The data must be written out once more, precisely as given.

— Input data —
=-=-=-=-=
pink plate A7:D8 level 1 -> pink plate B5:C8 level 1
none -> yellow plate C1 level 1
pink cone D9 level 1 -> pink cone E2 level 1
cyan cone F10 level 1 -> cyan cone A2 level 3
=-=-=-=-=
— Exercise answer —
pink plate A7:D8 level 1 -> pink plate B5:C8 level 1
none -> yellow plate C1 level 1
pink cone D9 level 1 -> pink cone E2 level 1
cyan cone F10 level 1 -> cyan cone A2 level 3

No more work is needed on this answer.